* Data provided:
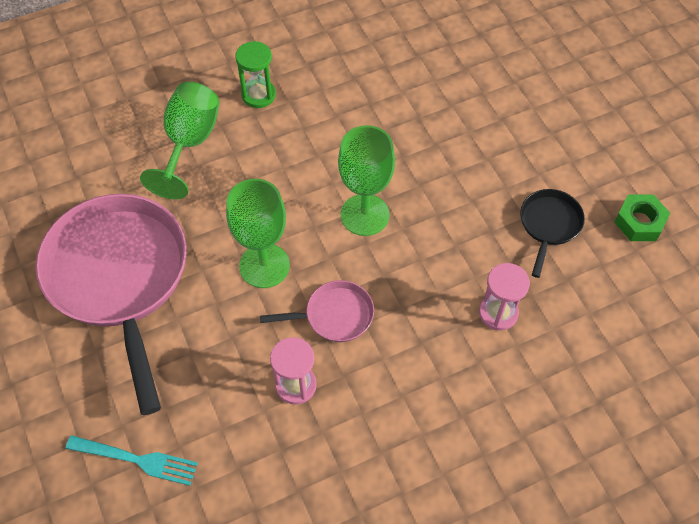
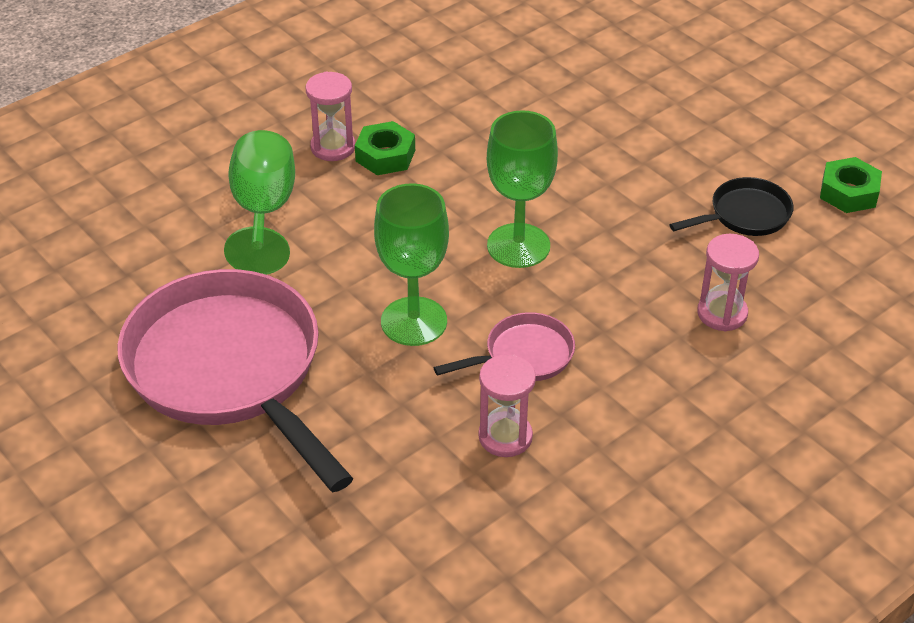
camera: 15 degrees left, 15 degrees down
(136, 460) = (332, 558): turquoise fork -> none
(258, 95) = (333, 147): green hourglass -> pink hourglass
(294, 111) = (385, 155): none -> green nut
(549, 225) = (745, 215): black pan -> black pan turned 60 degrees clockwise

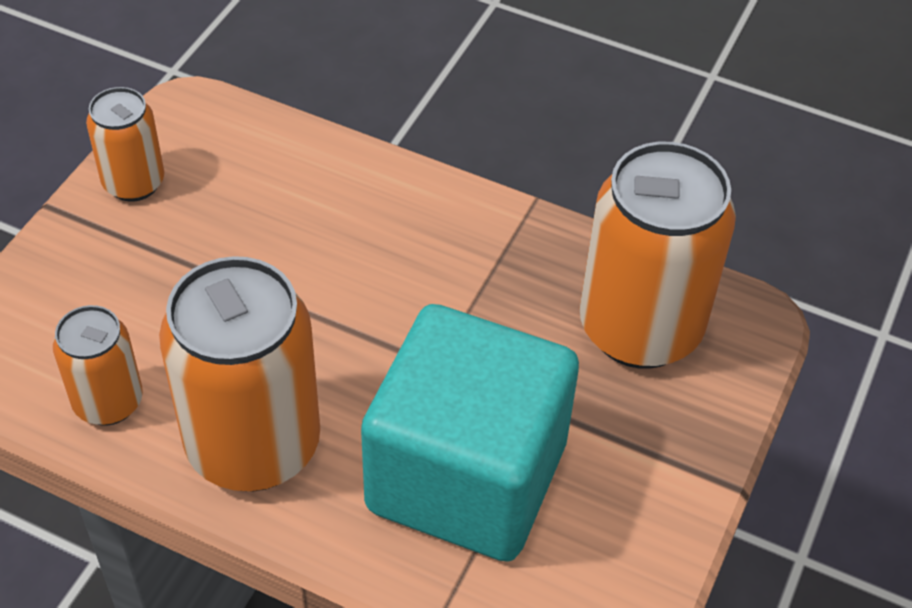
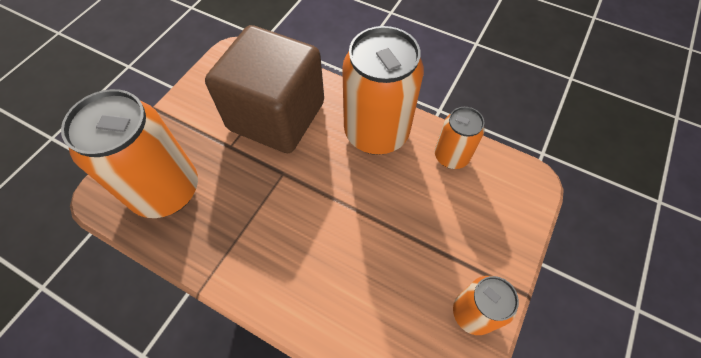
camera: 175 degrees left, 10 degrees up
(466, 477) = (276, 116): turquoise cube -> brown cube

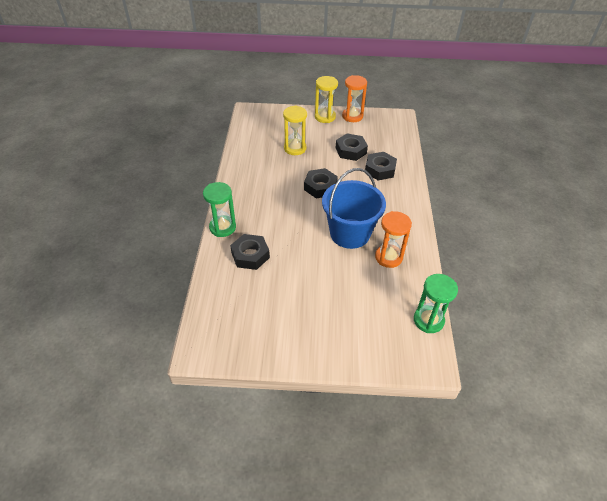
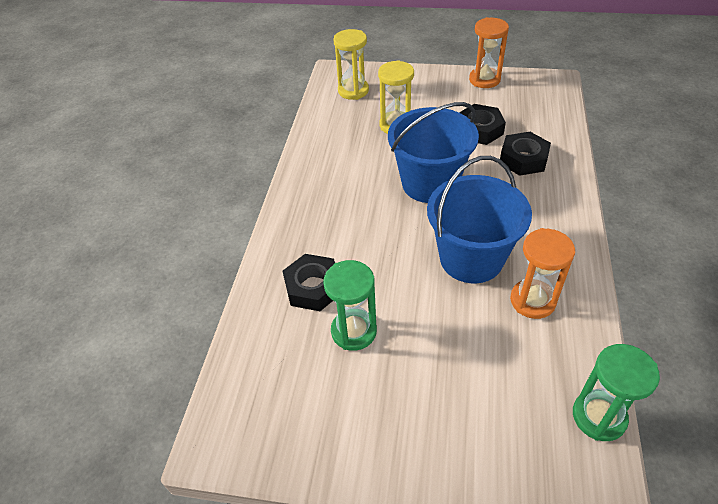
camera: 10 degrees right, 0 degrees up
(222, 227) = (277, 241): green hourglass -> green hourglass (354, 331)
(320, 187) = (429, 183): black nut -> blue bucket
(325, 117) = (443, 80): yellow hourglass -> yellow hourglass (353, 91)

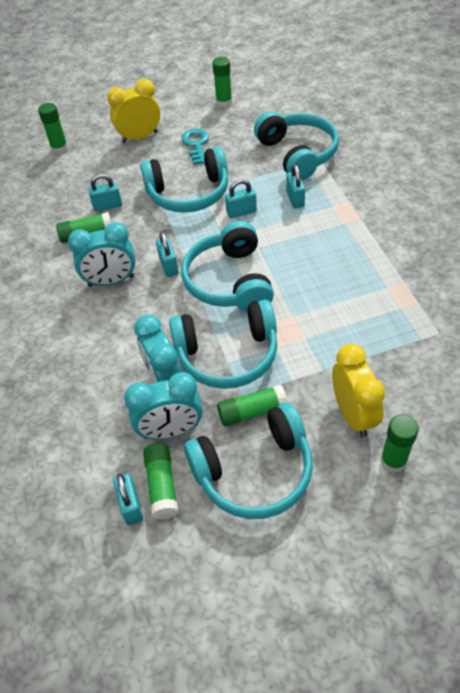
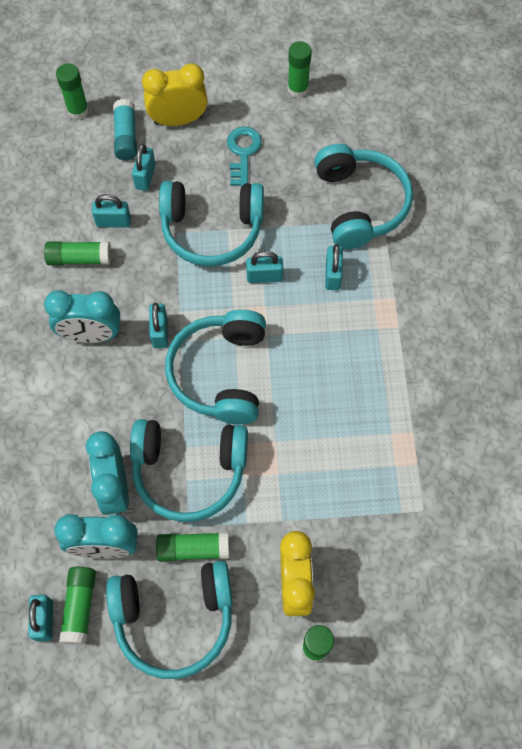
camera: 10 degrees right, 15 degrees up
(102, 155) = (126, 136): none -> turquoise glue stick
(125, 174) = (145, 177): none -> turquoise padlock

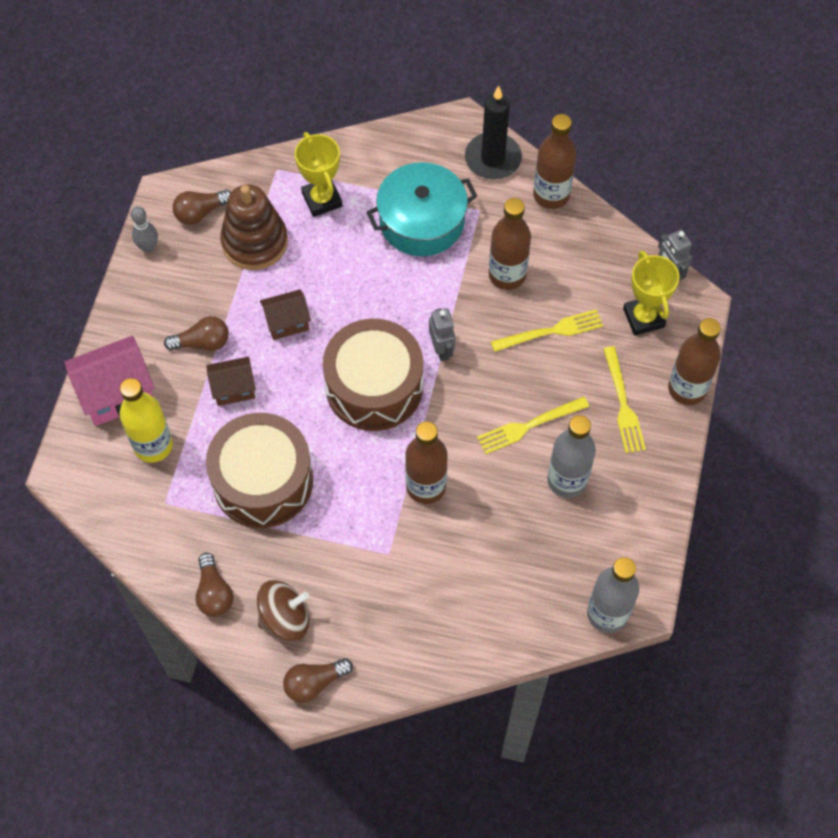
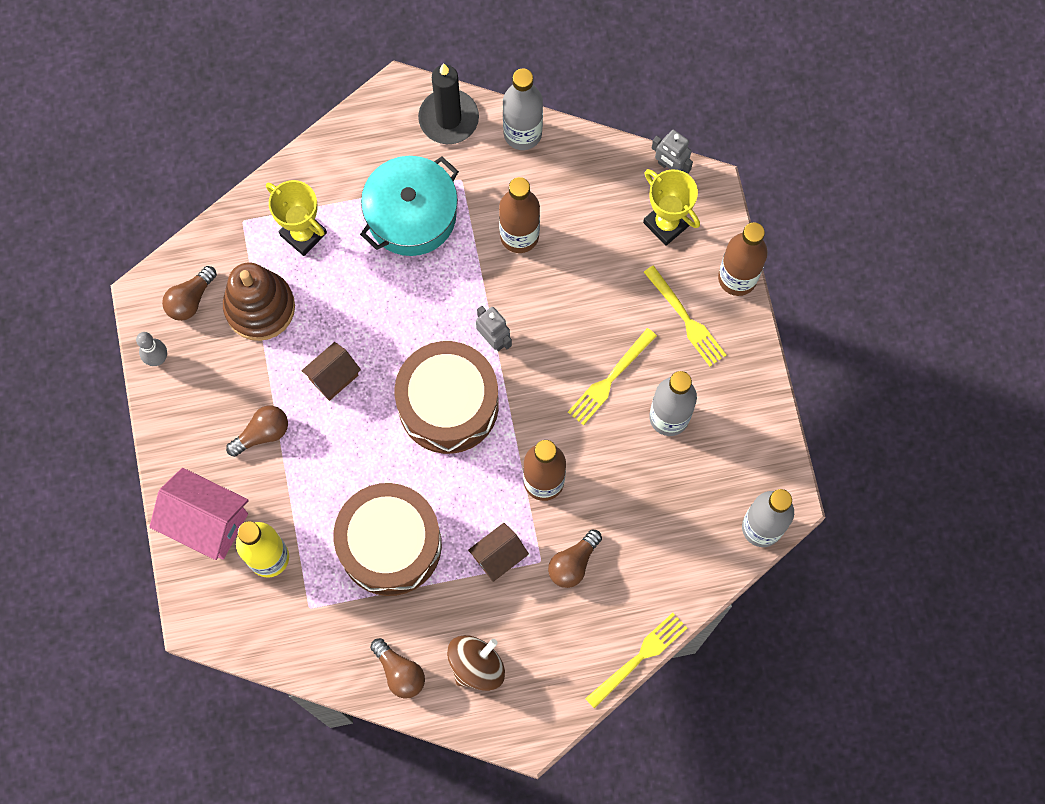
camera: 25 degrees left, 10 degrees up
(117, 394) = (207, 522): pink house -> pink house turned 75 degrees clockwise
(234, 389) = (316, 467): brown house -> brown house (498, 556)
(314, 683) = (533, 712): brown light bulb -> brown light bulb (573, 563)
(551, 195) = (522, 133): brown bottle -> grey bottle
(552, 331) = (588, 274): yellow fork -> yellow fork (640, 657)

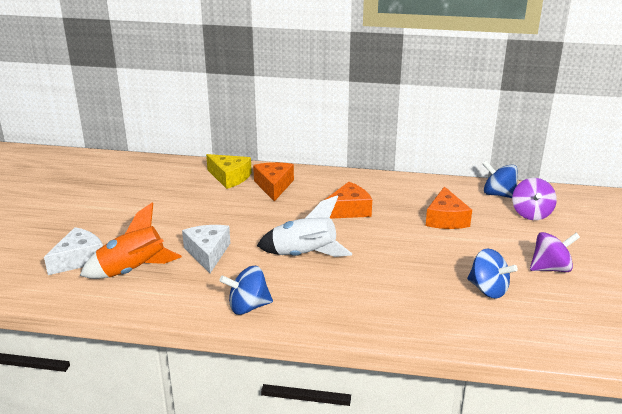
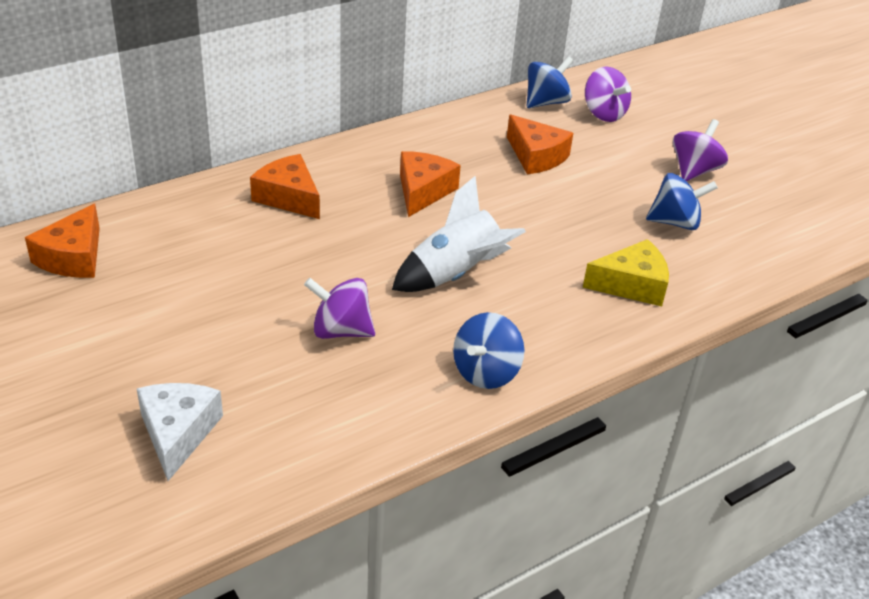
camera: 45 degrees left, 10 degrees up
(133, 271) = (281, 407): orange rocket -> none
(145, 173) = (73, 257): none -> orange cheese
(208, 253) = (341, 330): white cheese -> purple spinning top
(230, 177) = (211, 209): yellow cheese -> yellow cheese (631, 285)
(498, 194) = (546, 102): blue spinning top -> blue spinning top turned 150 degrees clockwise

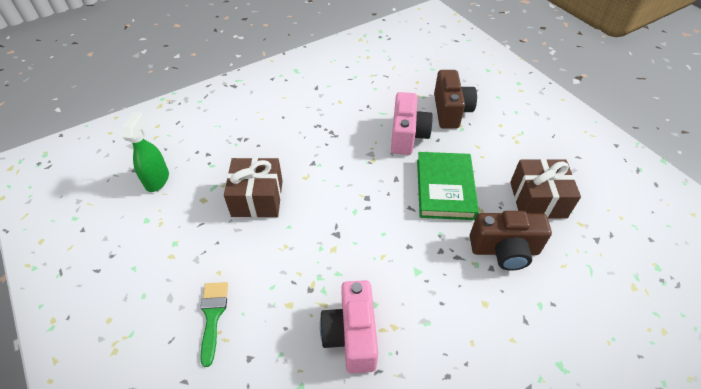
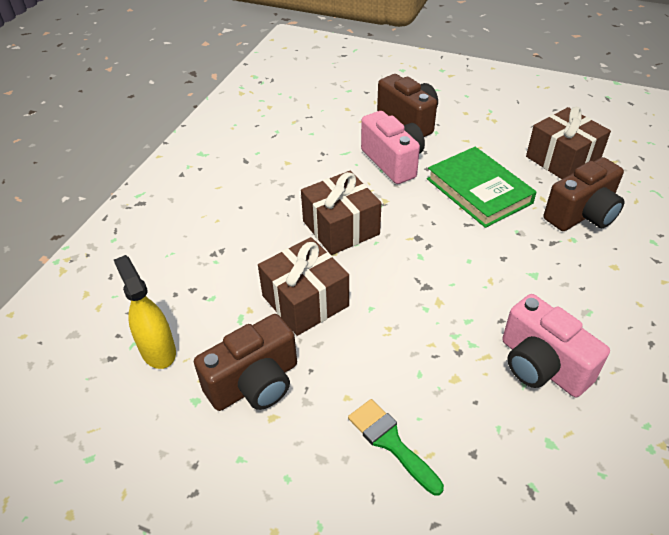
camera: 35 degrees left, 5 degrees down
(157, 180) = (158, 350): green spray bottle -> yellow spray bottle
(182, 230) = (255, 383): none -> brown camera
(326, 163) = (341, 227): none -> brown gift

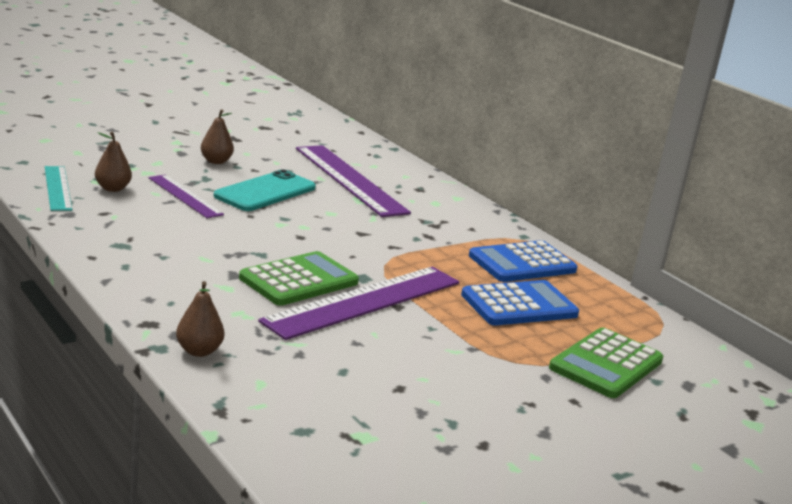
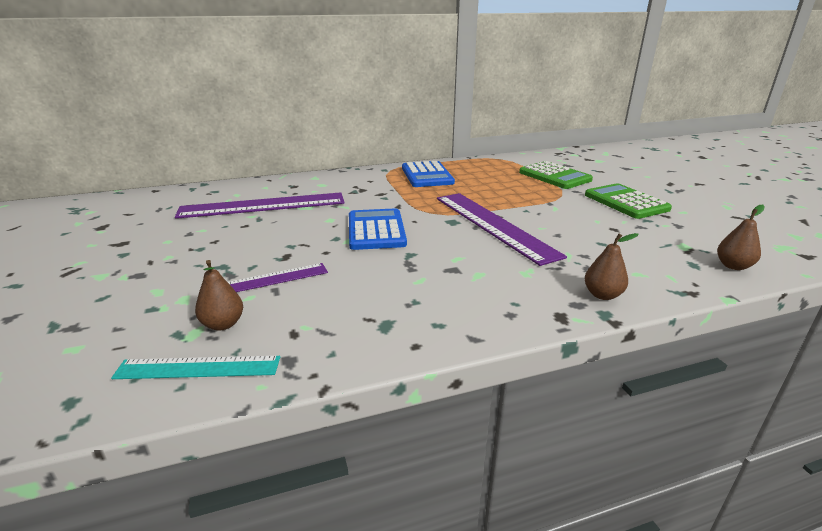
camera: 70 degrees left, 5 degrees up
(216, 161) = (179, 257): brown pear -> brown pear (733, 266)
(265, 192) = (274, 240): turquoise phone -> none
(299, 280) = (461, 244): green calculator -> green calculator (626, 202)
(519, 305) = (487, 184): blue calculator -> blue calculator (376, 230)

* Goal of the exercise: Reproduce the records word for word, please, from their first line up to and including the line that contains "camera: 10 degrees right, 15 degrees up", but no pictures.

* Answer space:
camera: 15 degrees left, 15 degrees down
(136, 460) = (332, 558): turquoise fork -> none
(258, 95) = (333, 147): green hourglass -> pink hourglass
(294, 111) = (385, 155): none -> green nut
(549, 225) = (745, 215): black pan -> black pan turned 60 degrees clockwise

camera: 175 degrees left, 10 degrees up
(466, 477) = (276, 116): turquoise cube -> brown cube

camera: 10 degrees right, 0 degrees up
(222, 227) = (277, 241): green hourglass -> green hourglass (354, 331)
(320, 187) = (429, 183): black nut -> blue bucket
(325, 117) = (443, 80): yellow hourglass -> yellow hourglass (353, 91)

camera: 10 degrees right, 15 degrees up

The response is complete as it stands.